Repeat, word for word, all the data that follows, and exclude the pictures.

**DATA SHOWN**
□ □ □ □ □
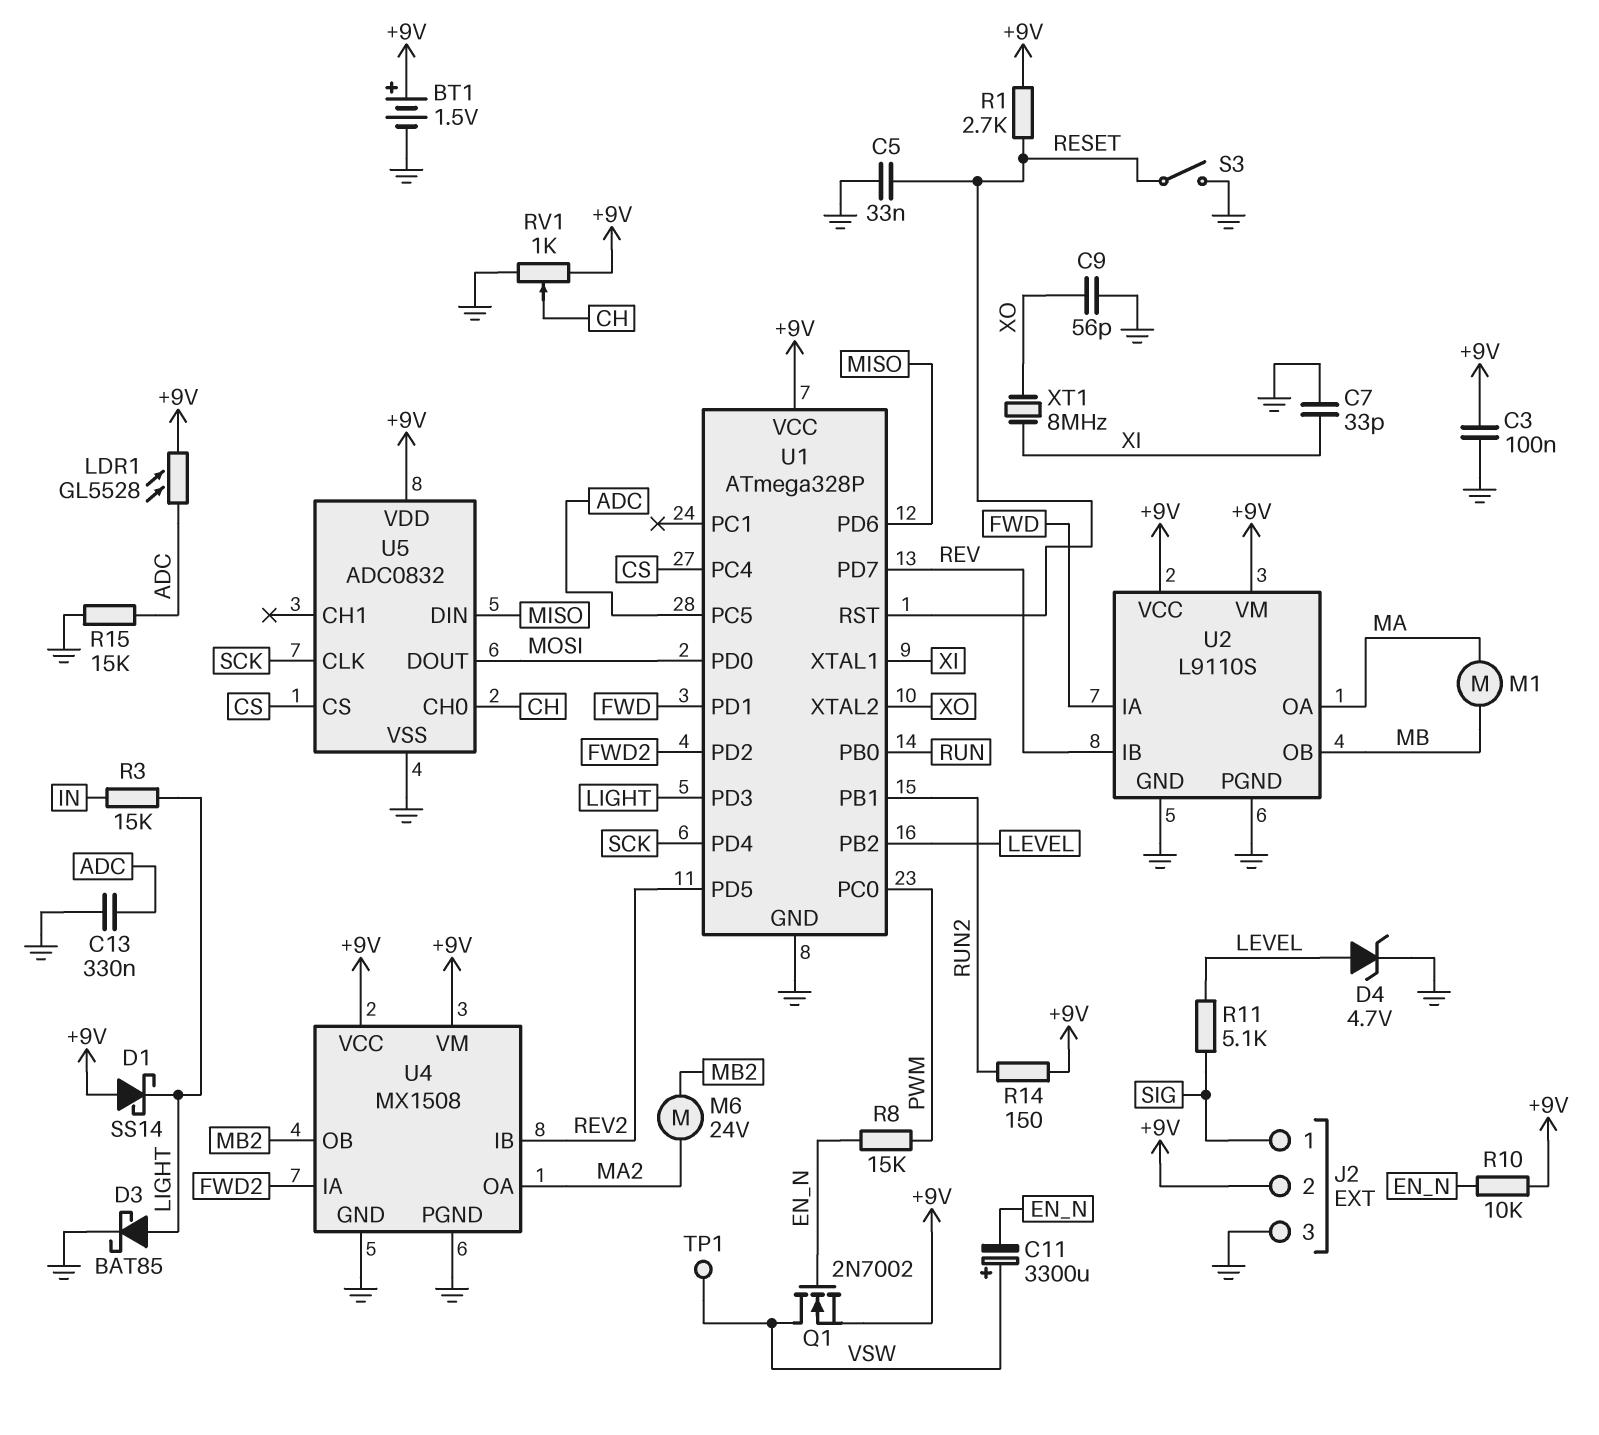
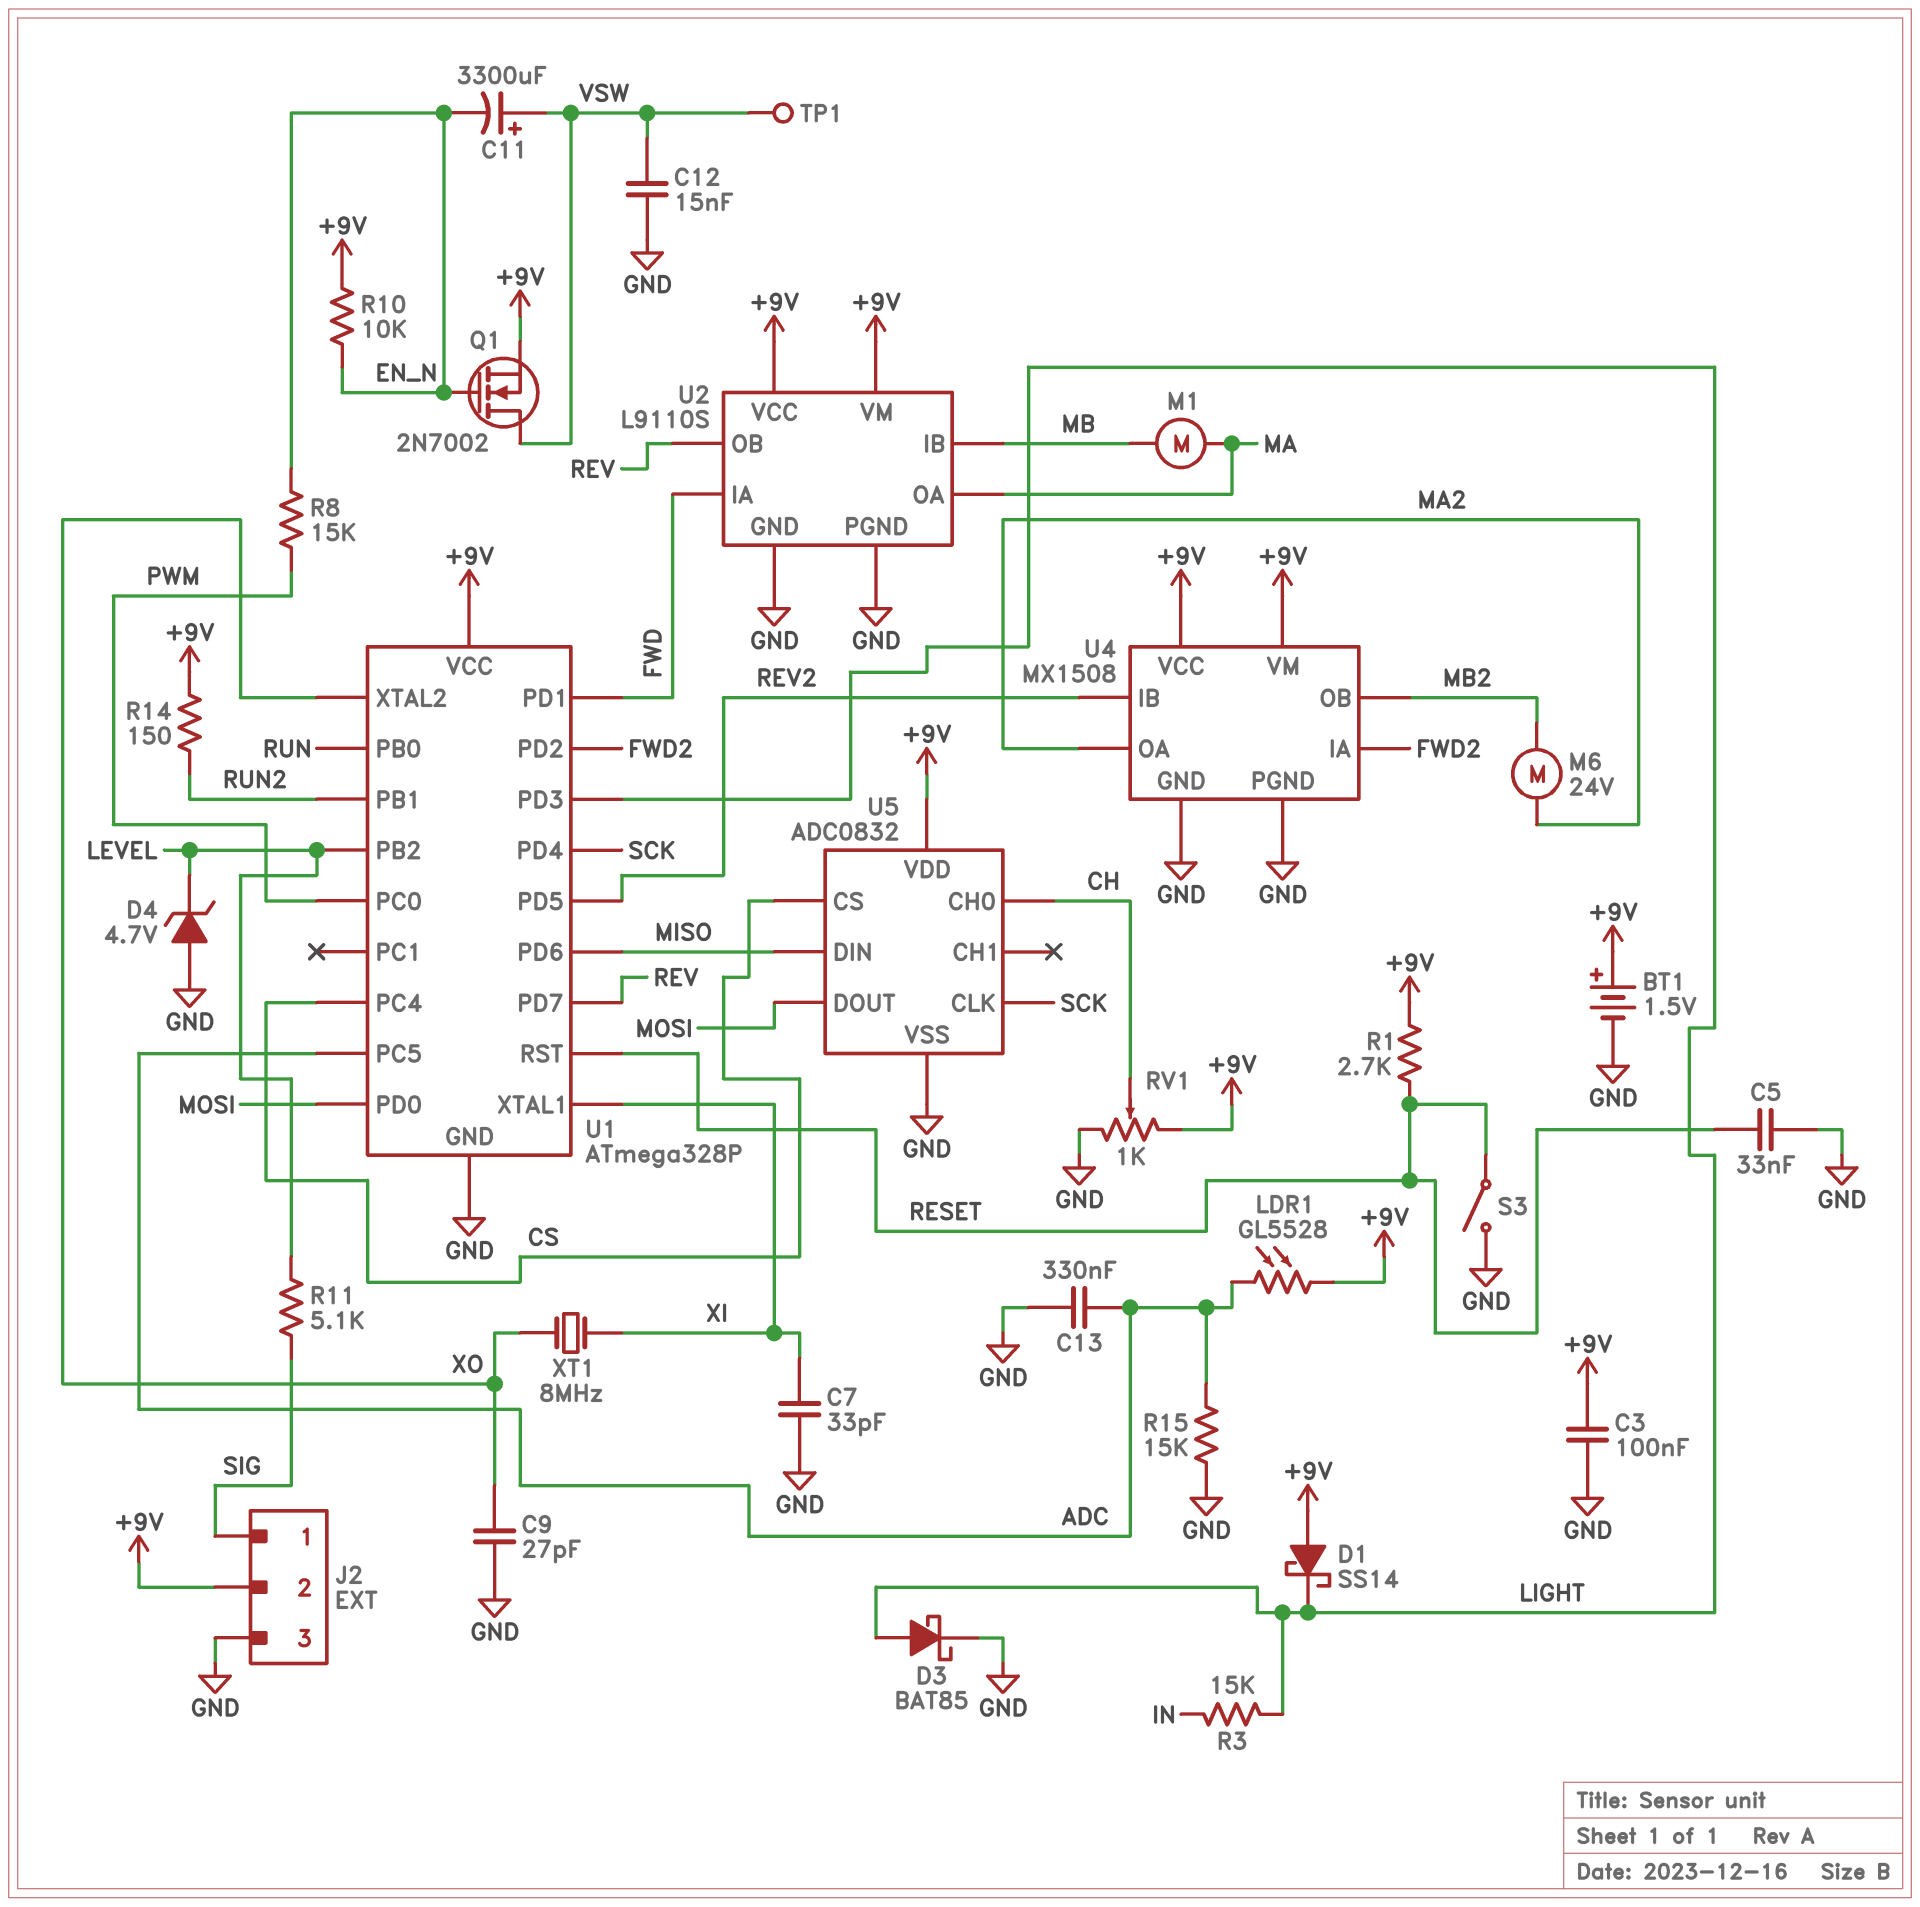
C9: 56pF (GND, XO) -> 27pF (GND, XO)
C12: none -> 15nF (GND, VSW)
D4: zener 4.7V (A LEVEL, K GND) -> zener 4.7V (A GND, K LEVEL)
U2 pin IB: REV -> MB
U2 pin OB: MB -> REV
□ □ □ □ □
**WRITTEN SOLUTION**
C9: 56pF (GND, XO) -> 27pF (GND, XO)
C12: none -> 15nF (GND, VSW)
D4: zener 4.7V (A LEVEL, K GND) -> zener 4.7V (A GND, K LEVEL)
U2 pin IB: REV -> MB
U2 pin OB: MB -> REV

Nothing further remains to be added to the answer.